Instructions for the task: The data must be reproduced verbatim; images are to be omitted.
Start of Material provided
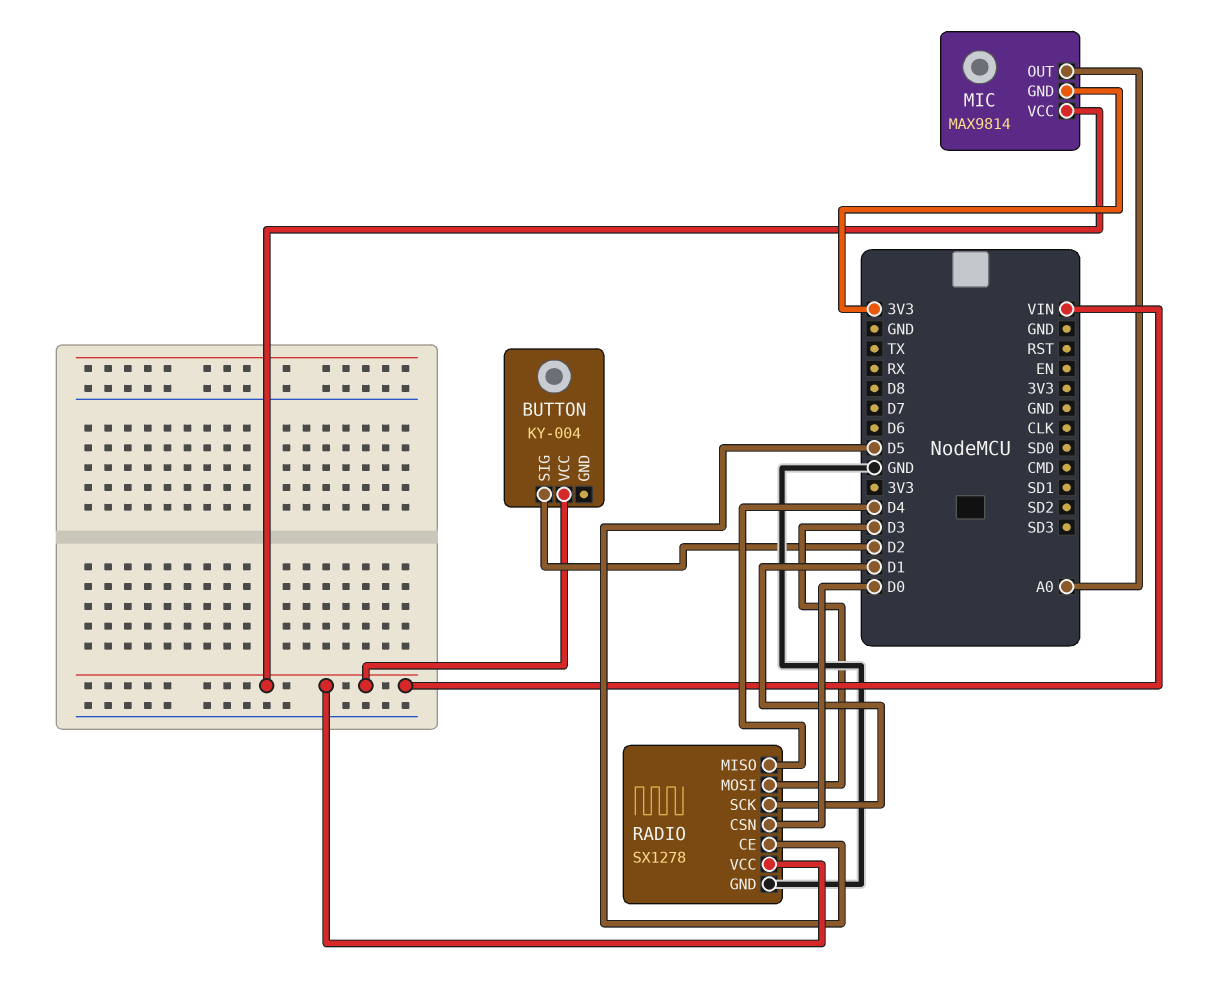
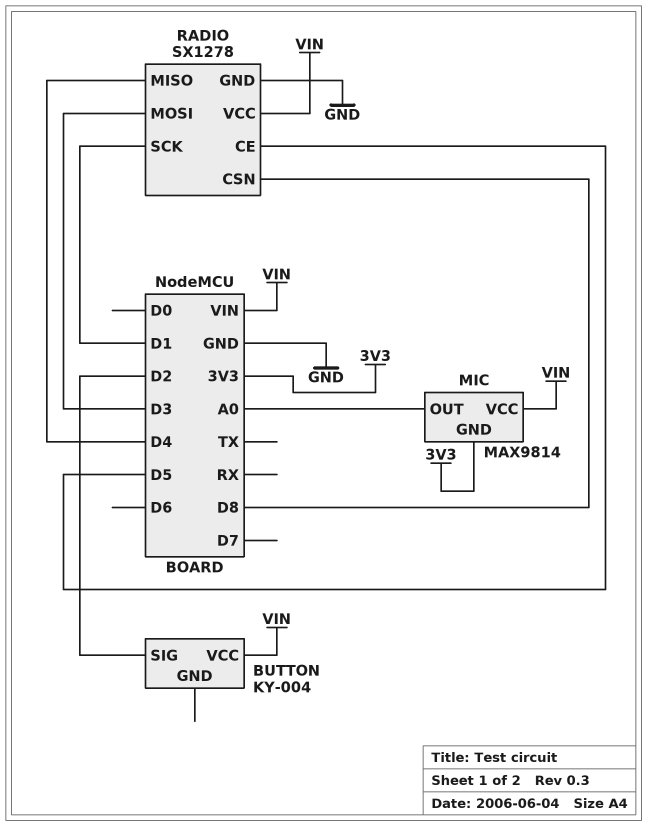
RADIO pin CSN: D0 -> D8

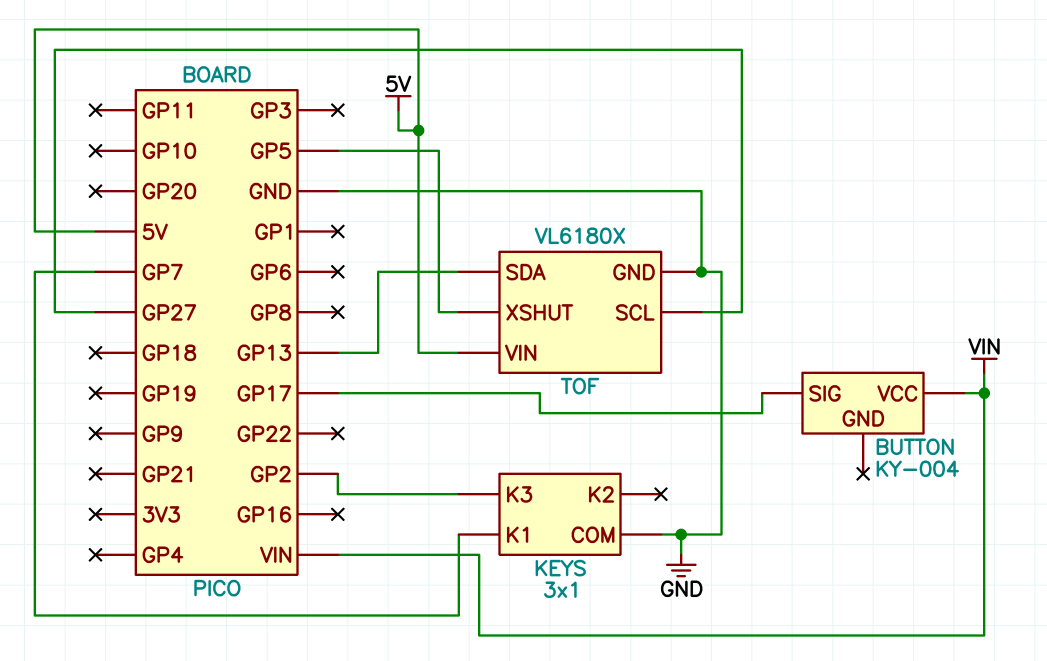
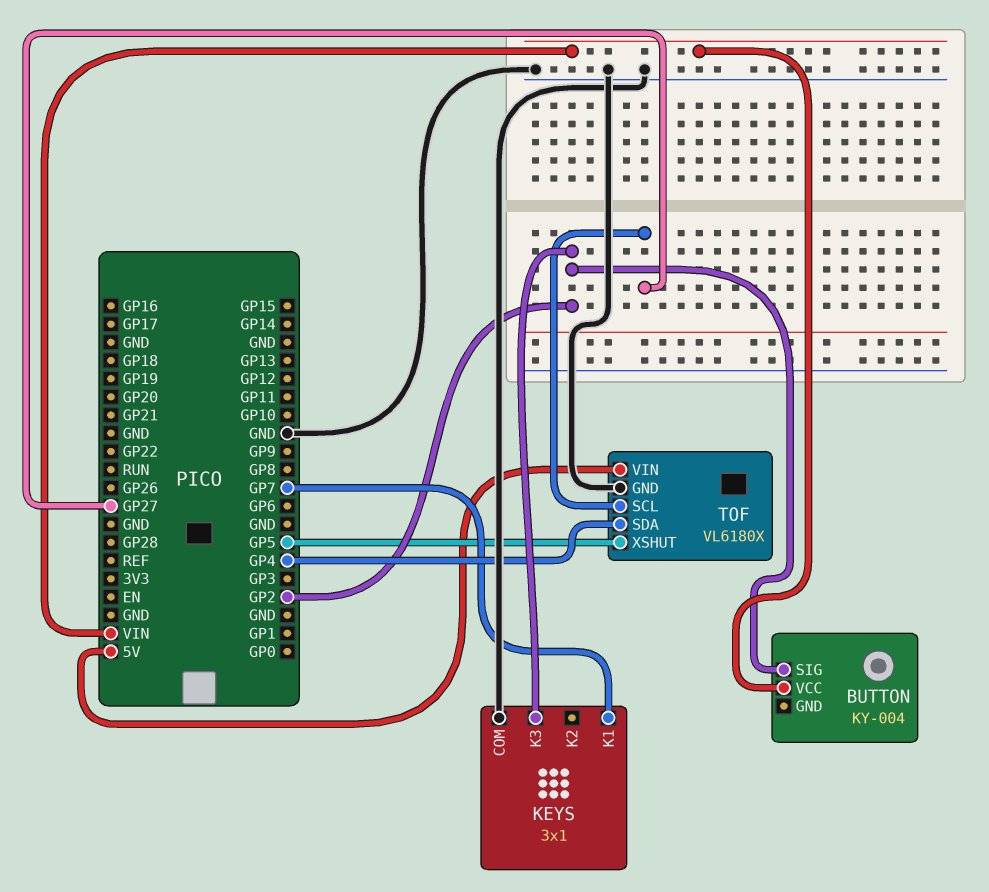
BUTTON pin SIG: GP17 -> GP2
TOF pin SDA: GP13 -> GP4

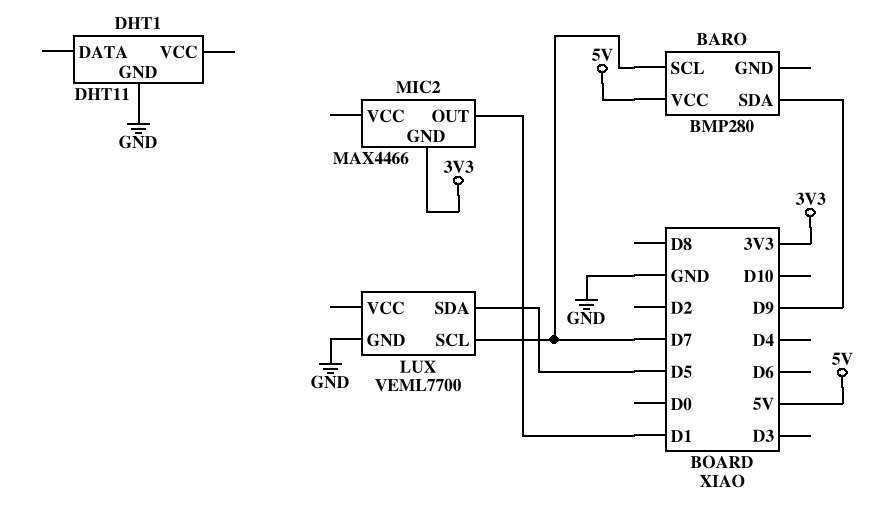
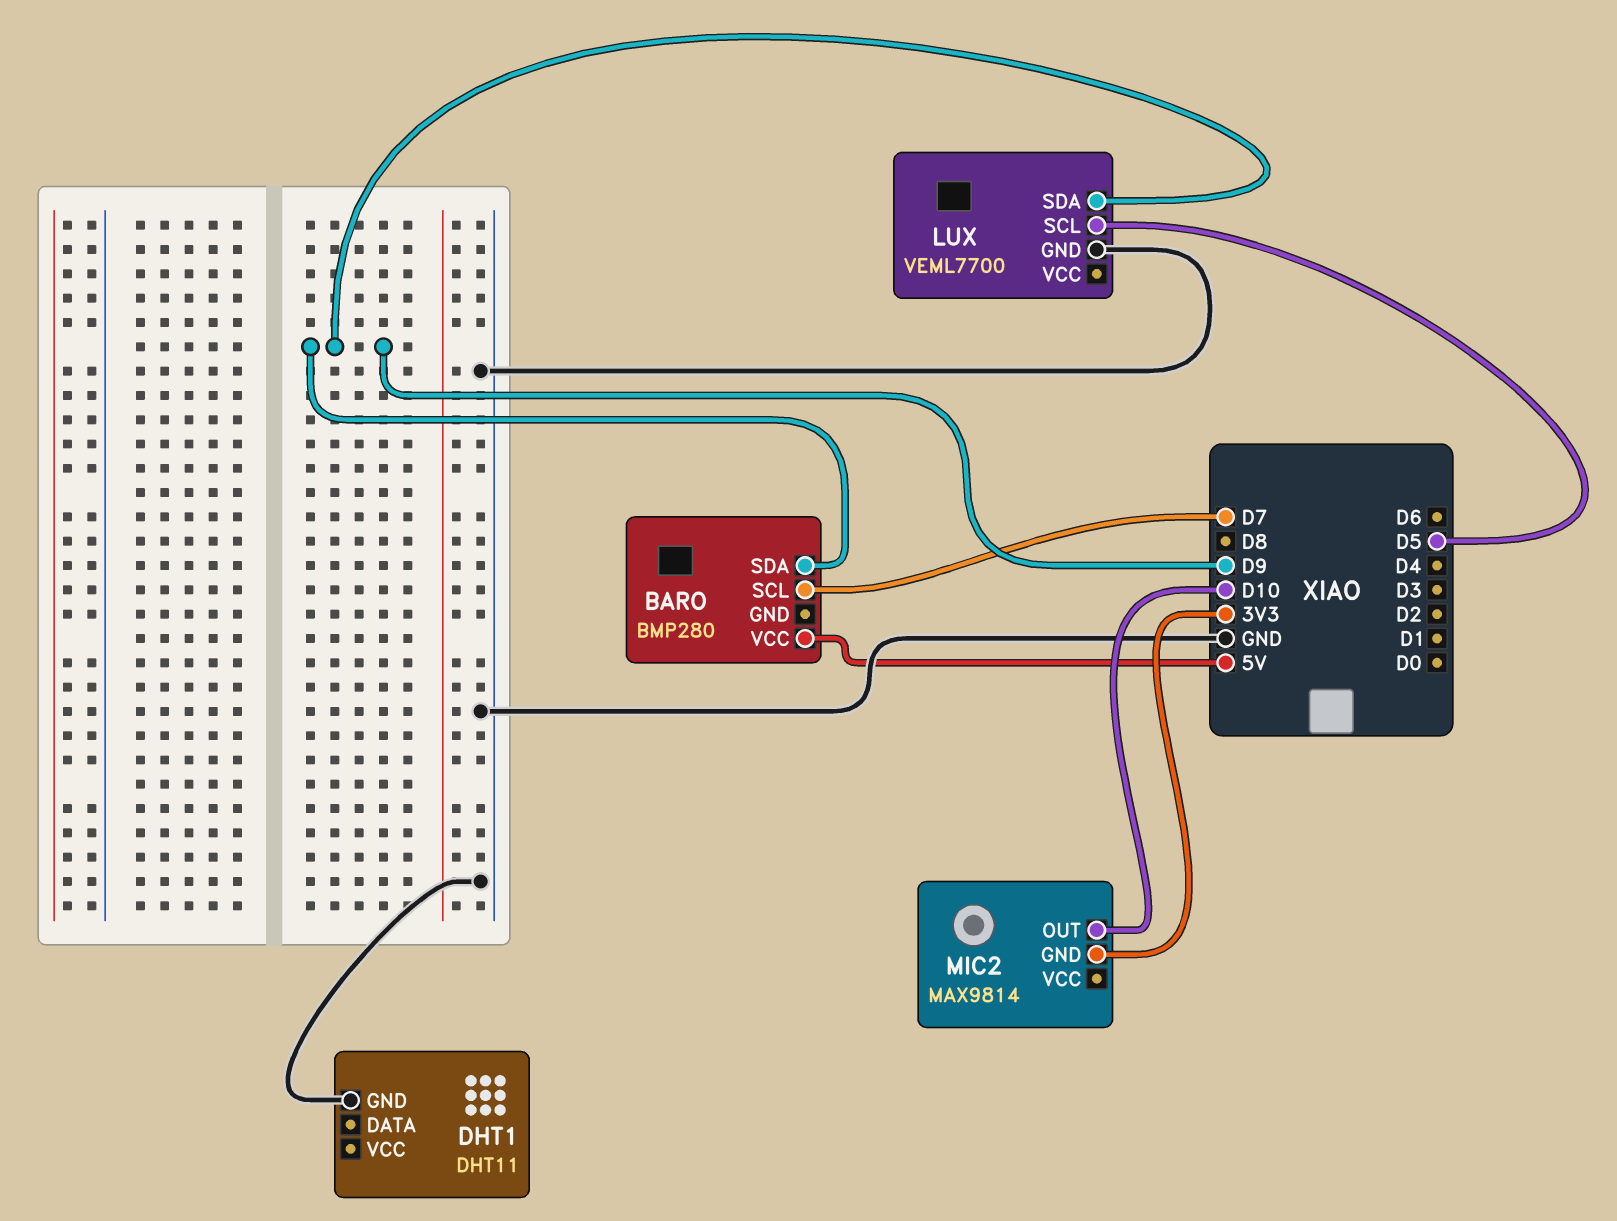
LUX pin SCL: D7 -> D5
LUX pin SDA: D5 -> D9
MIC2: MAX4466 -> MAX9814
MIC2 pin OUT: D1 -> D10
End of Material provided
Response:
RADIO pin CSN: D0 -> D8

BUTTON pin SIG: GP17 -> GP2
TOF pin SDA: GP13 -> GP4

LUX pin SCL: D7 -> D5
LUX pin SDA: D5 -> D9
MIC2: MAX4466 -> MAX9814
MIC2 pin OUT: D1 -> D10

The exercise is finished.